Task details: Transcribe each record exactly. Omit the pictures.

[Object matching data]
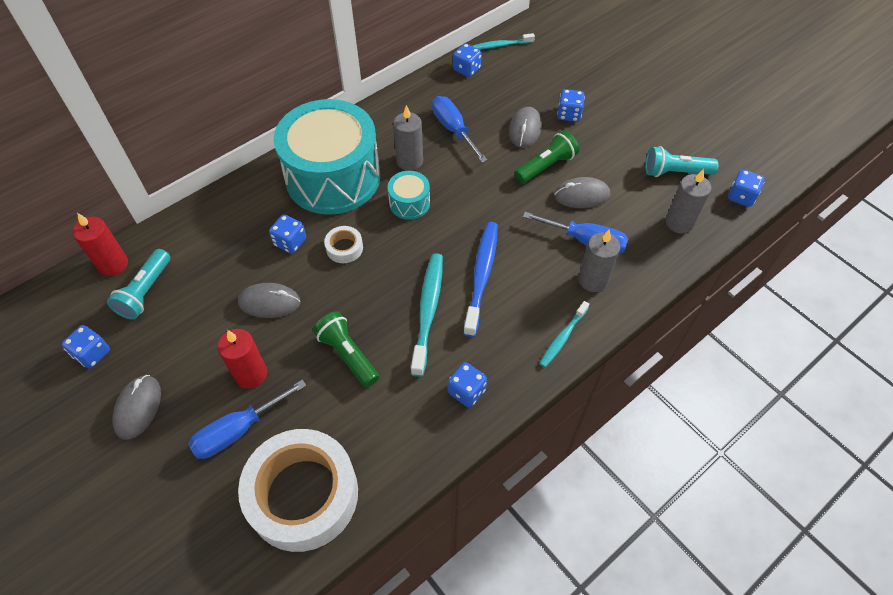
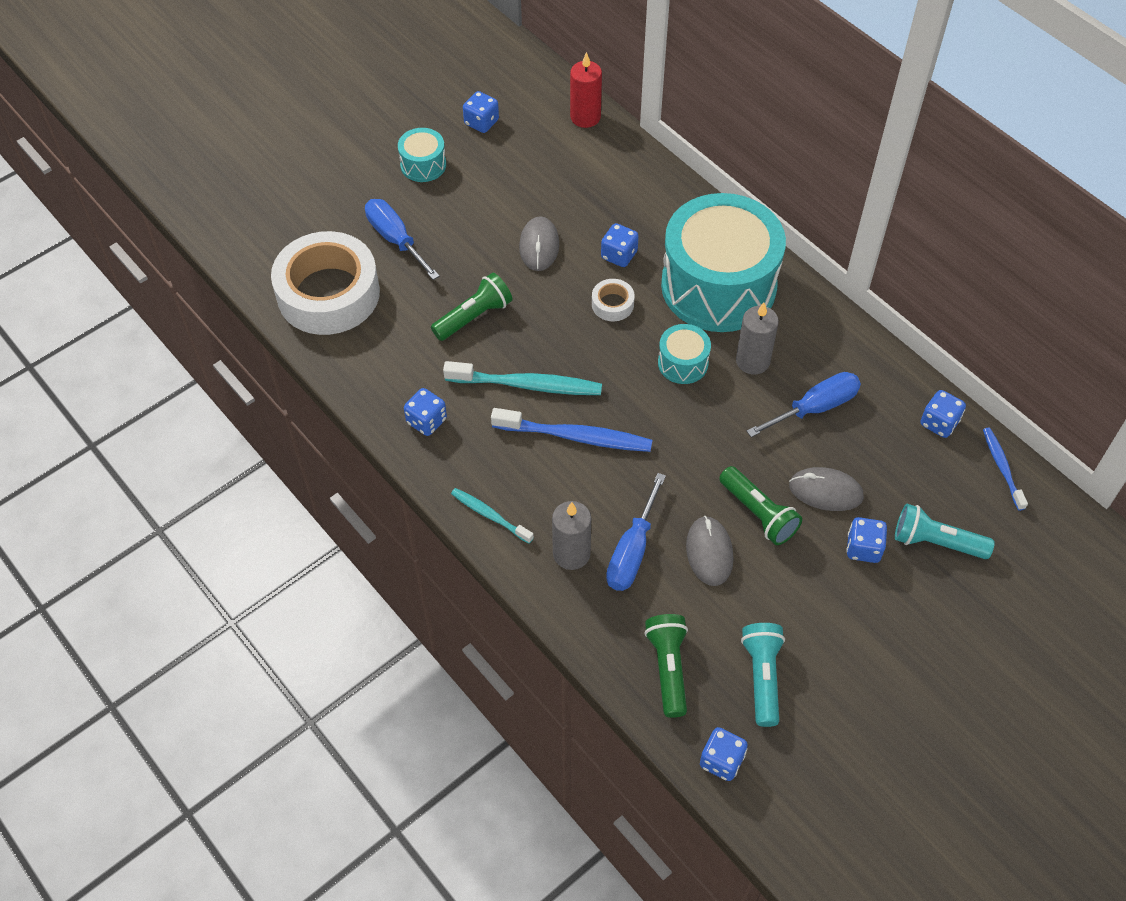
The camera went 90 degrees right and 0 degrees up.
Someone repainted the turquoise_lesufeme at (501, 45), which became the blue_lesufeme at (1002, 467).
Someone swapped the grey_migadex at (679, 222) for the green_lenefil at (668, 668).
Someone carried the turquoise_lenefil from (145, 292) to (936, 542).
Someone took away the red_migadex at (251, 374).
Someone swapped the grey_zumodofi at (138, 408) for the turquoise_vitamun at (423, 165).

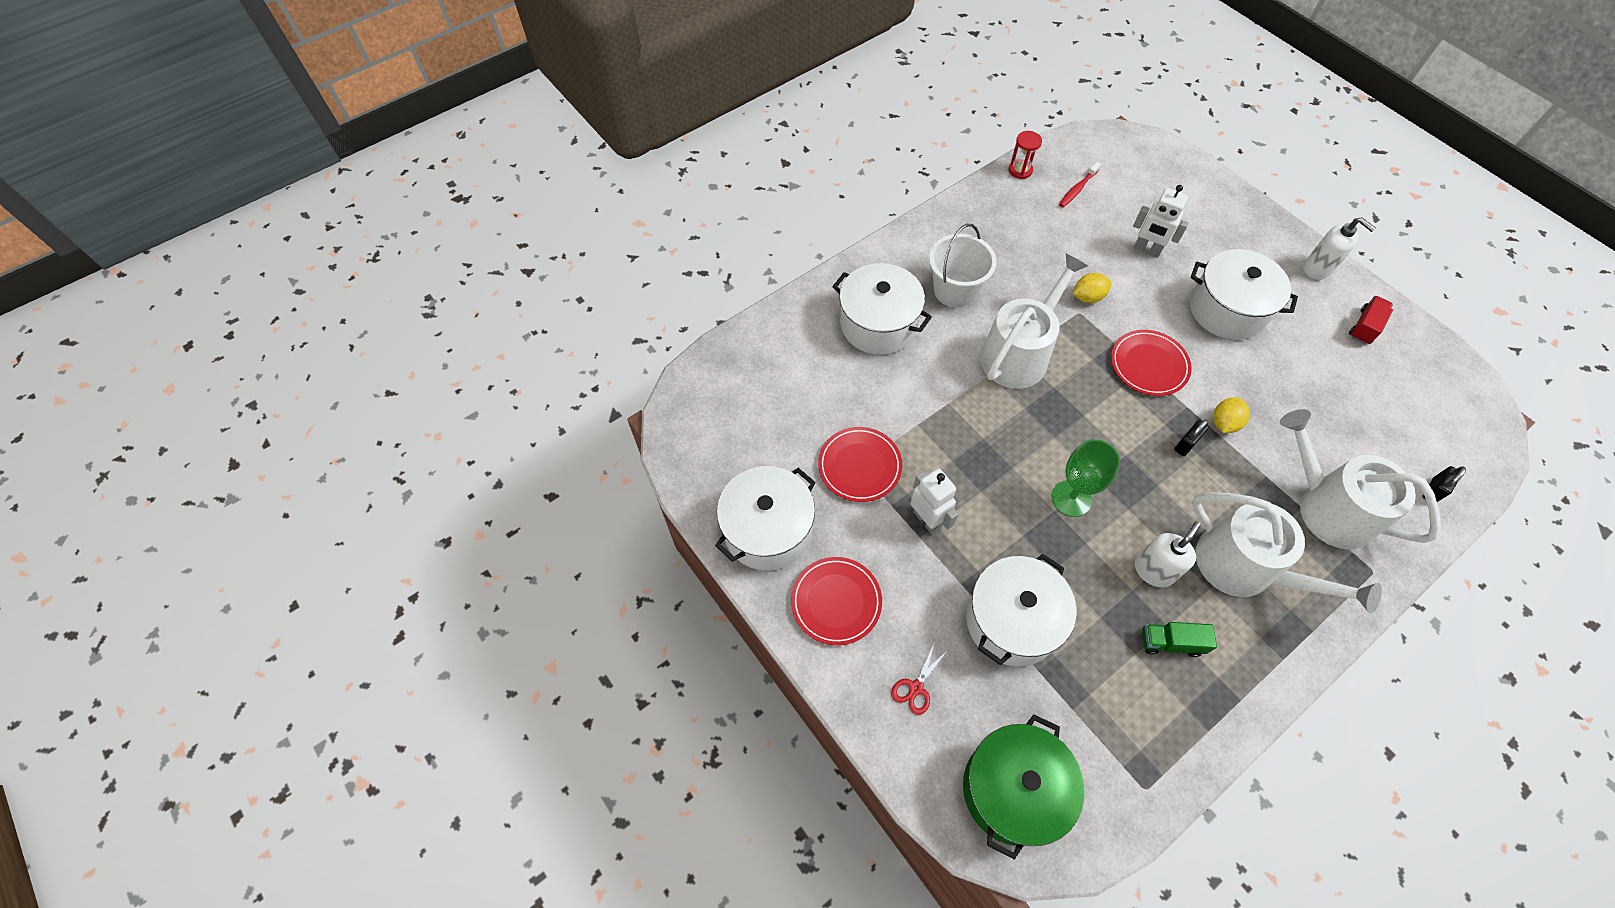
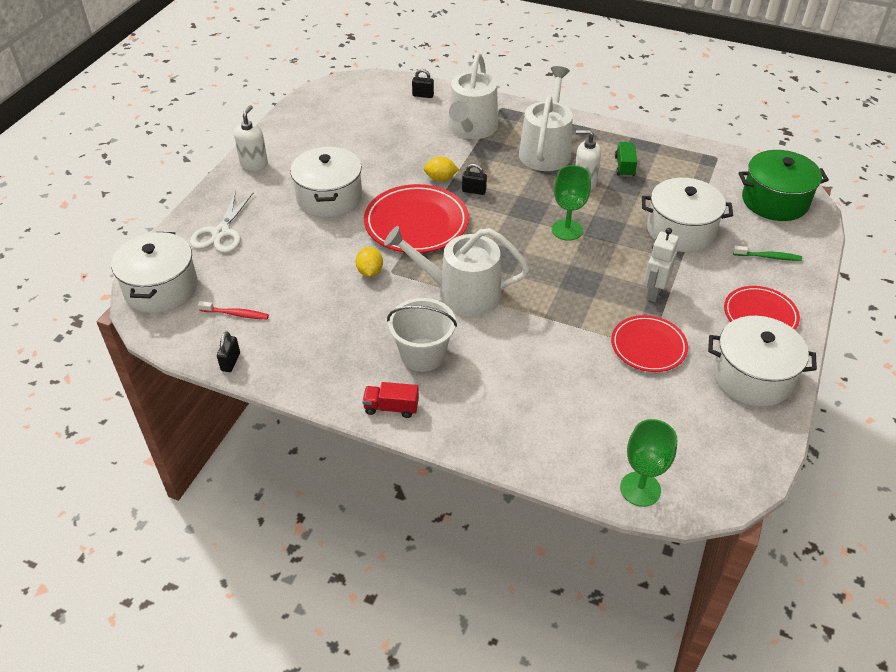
The camera went 120 degrees left and 15 degrees down.
Someone swapped the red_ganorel at (1020, 170) for the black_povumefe at (230, 362).
Someone took away the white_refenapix at (1147, 249).
Someone carried the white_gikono from (878, 324) to (161, 288).
Someone rotated the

Solution to this problem:
The camera went 90 degrees right and 0 degrees up.
Someone repainted the turquoise_lesufeme at (501, 45), which became the blue_lesufeme at (1002, 467).
Someone swapped the grey_migadex at (679, 222) for the green_lenefil at (668, 668).
Someone carried the turquoise_lenefil from (145, 292) to (936, 542).
Someone took away the red_migadex at (251, 374).
Someone swapped the grey_zumodofi at (138, 408) for the turquoise_vitamun at (423, 165).

The camera went 120 degrees left and 15 degrees down.
Someone swapped the red_ganorel at (1020, 170) for the black_povumefe at (230, 362).
Someone took away the white_refenapix at (1147, 249).
Someone carried the white_gikono from (878, 324) to (161, 288).
Someone rotated the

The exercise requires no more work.